[Material for the task Boundary: Start]

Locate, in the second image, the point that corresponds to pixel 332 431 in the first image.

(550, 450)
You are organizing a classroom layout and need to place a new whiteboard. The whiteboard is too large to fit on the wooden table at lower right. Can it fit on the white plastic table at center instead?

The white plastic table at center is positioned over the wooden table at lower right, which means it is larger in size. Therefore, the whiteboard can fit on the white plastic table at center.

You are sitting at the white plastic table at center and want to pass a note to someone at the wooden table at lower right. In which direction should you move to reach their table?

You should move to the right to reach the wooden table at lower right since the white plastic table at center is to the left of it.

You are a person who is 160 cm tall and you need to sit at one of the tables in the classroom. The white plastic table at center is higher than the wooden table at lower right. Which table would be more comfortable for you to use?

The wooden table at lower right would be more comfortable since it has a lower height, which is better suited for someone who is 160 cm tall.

[Material for the task Boundary: End]

Exercise aim = Lay out the rows above as a numbered list, starting at the first line and going up to and including the line with "You are a person". Leave out the blank lines.

Result for this task =
1. Locate, in the second image, the point that corresponds to pixel 332 431 in the first image.
2. (550, 450)
3. You are organizing a classroom layout and need to place a new whiteboard. The whiteboard is too large to fit on the wooden table at lower right. Can it fit on the white plastic table at center instead?
4. The white plastic table at center is positioned over the wooden table at lower right, which means it is larger in size. Therefore, the whiteboard can fit on the white plastic table at center.
5. You are sitting at the white plastic table at center and want to pass a note to someone at the wooden table at lower right. In which direction should you move to reach their table?
6. You should move to the right to reach the wooden table at lower right since the white plastic table at center is to the left of it.
7. You are a person who is 160 cm tall and you need to sit at one of the tables in the classroom. The white plastic table at center is higher than the wooden table at lower right. Which table would be more comfortable for you to use?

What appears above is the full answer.